What the task requires:
Starting at the line with "U17: NOT (in", return every line through the final one of the data, word for word. Pictures stay out.

Records from a data collection:
____

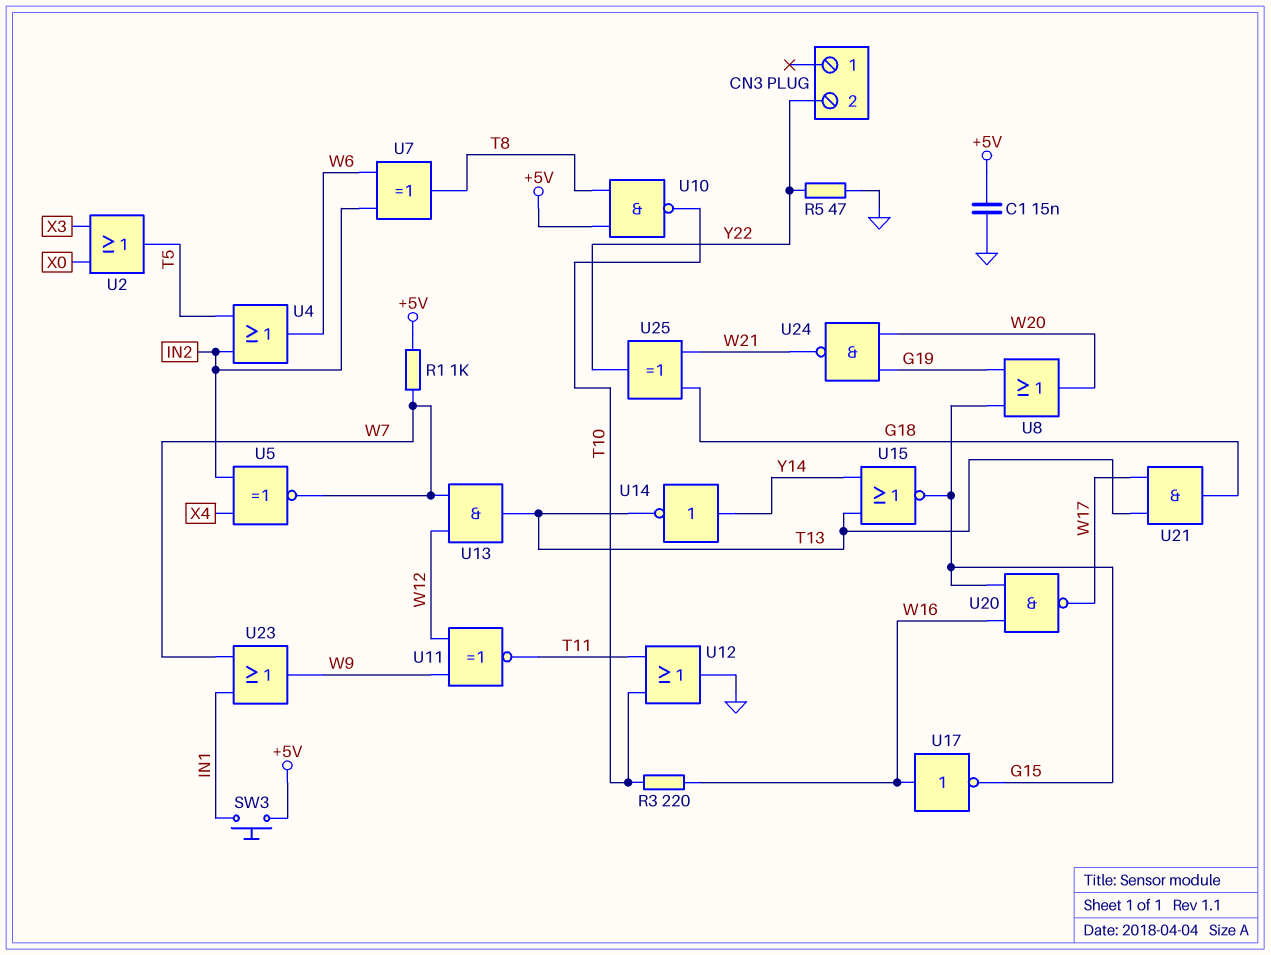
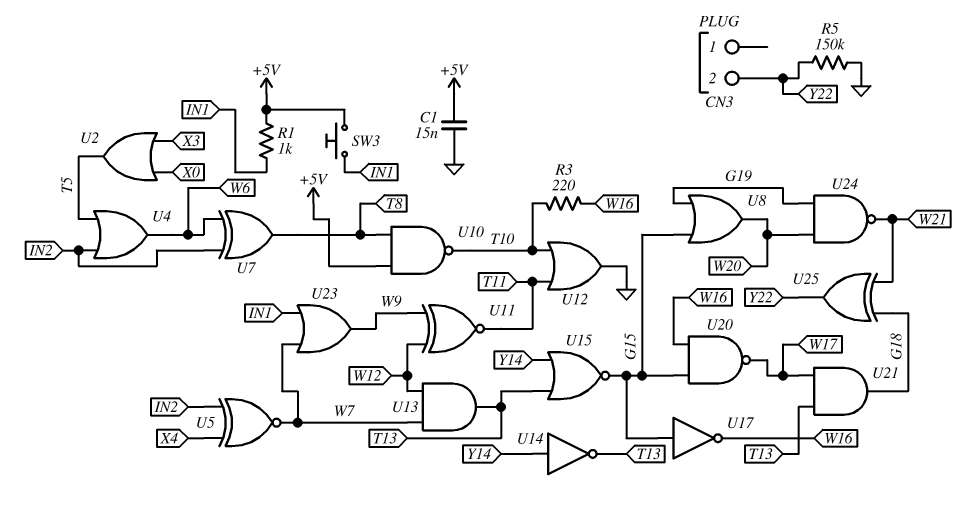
R1: 1k (+5V, W7) -> 1k (+5V, IN1)
R5: 47 (GND, Y22) -> 150k (GND, Y22)
U17: NOT (in W16, out G15) -> NOT (in G15, out W16)

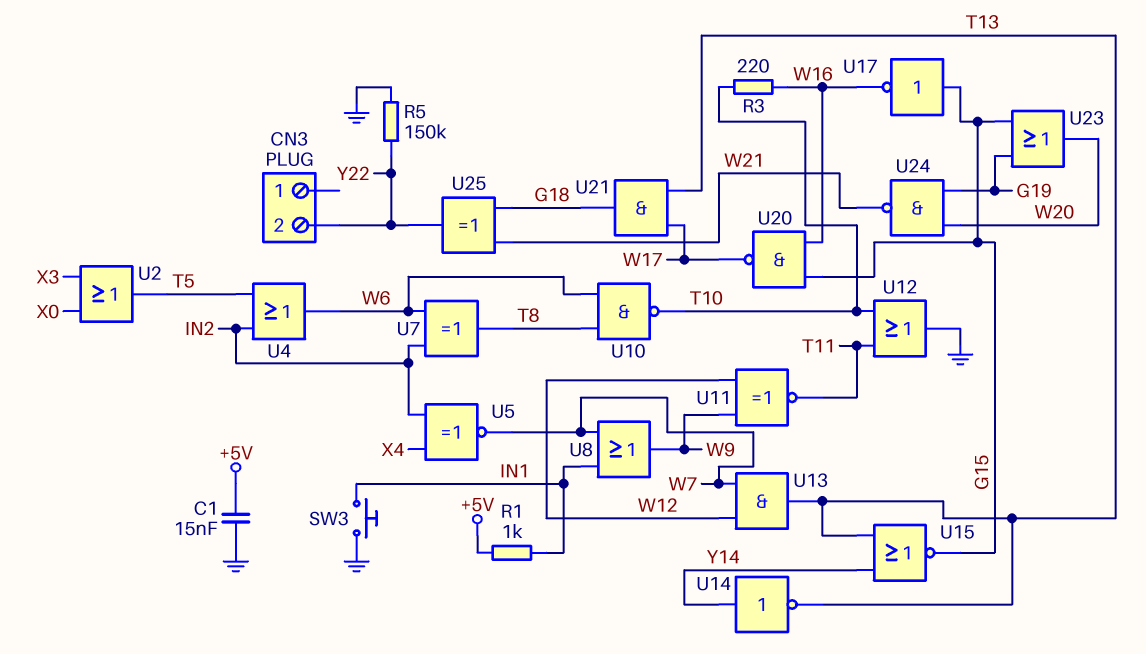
SW3: button (+5V, IN1) -> button (GND, IN1)
U8: OR (in G15, in G19, out W20) -> OR (in IN1, in W7, out W9)
U10: NAND (in +5V, in T8, out T10) -> NAND (in T8, in W6, out T10)
U23: OR (in IN1, in W7, out W9) -> OR (in G15, in G19, out W20)

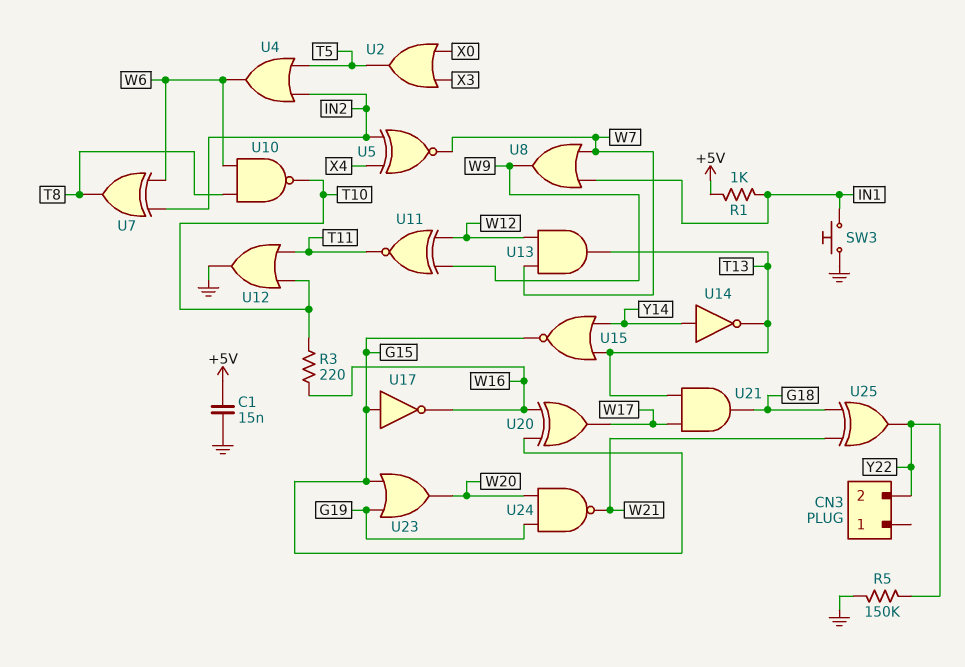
U20: NAND (in G15, in W16, out W17) -> XOR (in G15, in W16, out W17)

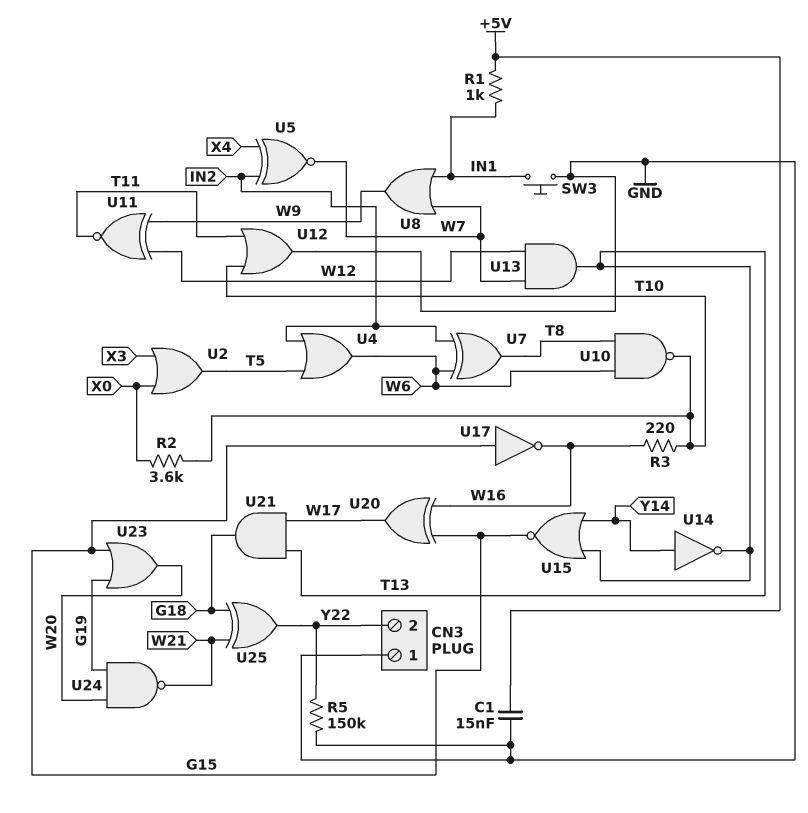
CN3 pin 1: none -> GND
R2: none -> 3.6k (T10, X0)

____

Answer space:
U17: NOT (in W16, out G15) -> NOT (in G15, out W16)

SW3: button (+5V, IN1) -> button (GND, IN1)
U8: OR (in G15, in G19, out W20) -> OR (in IN1, in W7, out W9)
U10: NAND (in +5V, in T8, out T10) -> NAND (in T8, in W6, out T10)
U23: OR (in IN1, in W7, out W9) -> OR (in G15, in G19, out W20)

U20: NAND (in G15, in W16, out W17) -> XOR (in G15, in W16, out W17)

CN3 pin 1: none -> GND
R2: none -> 3.6k (T10, X0)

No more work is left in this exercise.